◆ ASSIGNED TASK
Retype the listing exactly, with no images.

───── EXERCISE DATA

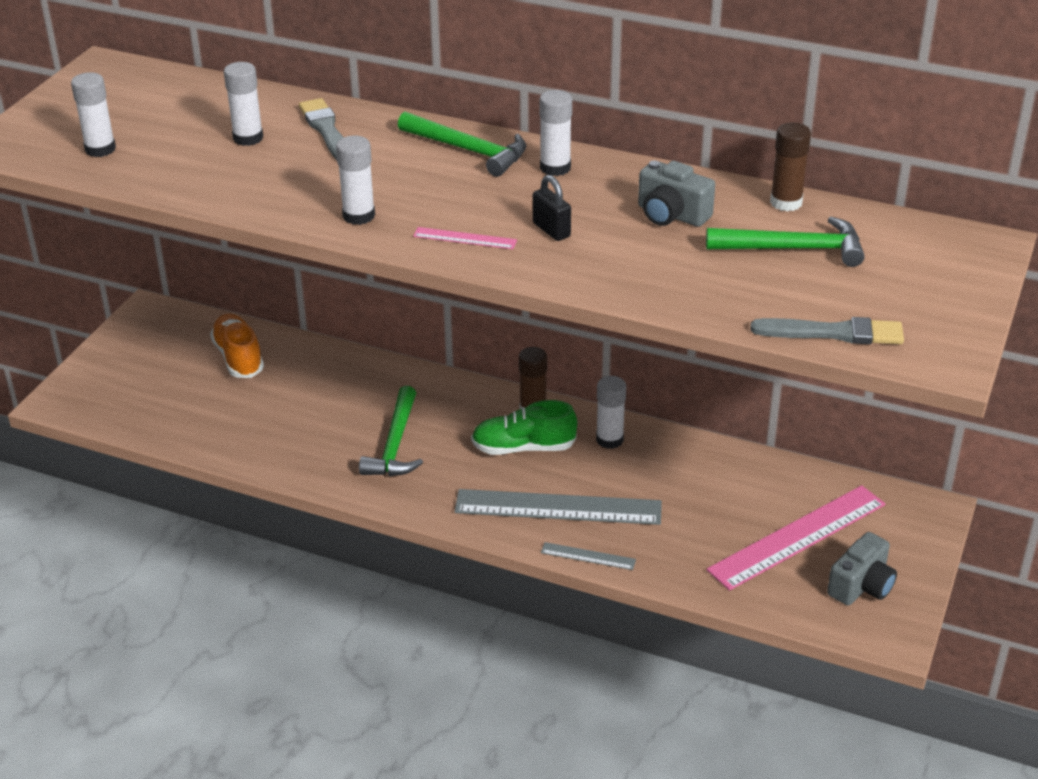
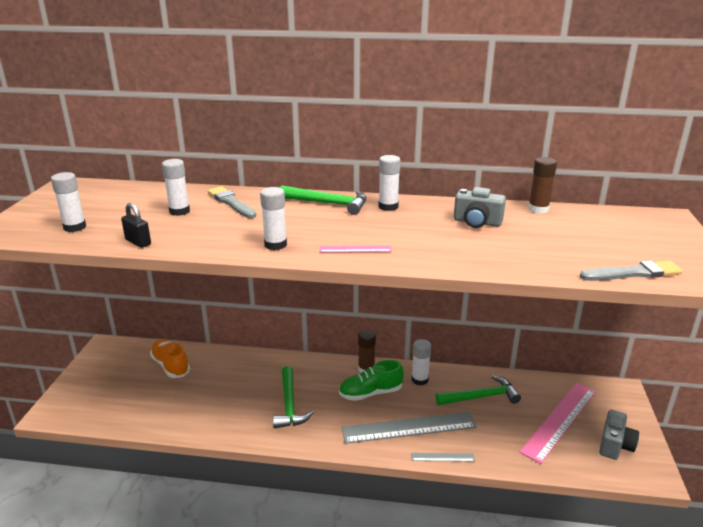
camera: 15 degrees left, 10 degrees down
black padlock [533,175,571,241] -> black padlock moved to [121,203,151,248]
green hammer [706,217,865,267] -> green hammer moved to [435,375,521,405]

──────────

◆ EXERCISE ANSWER
camera: 15 degrees left, 10 degrees down
black padlock [533,175,571,241] -> black padlock moved to [121,203,151,248]
green hammer [706,217,865,267] -> green hammer moved to [435,375,521,405]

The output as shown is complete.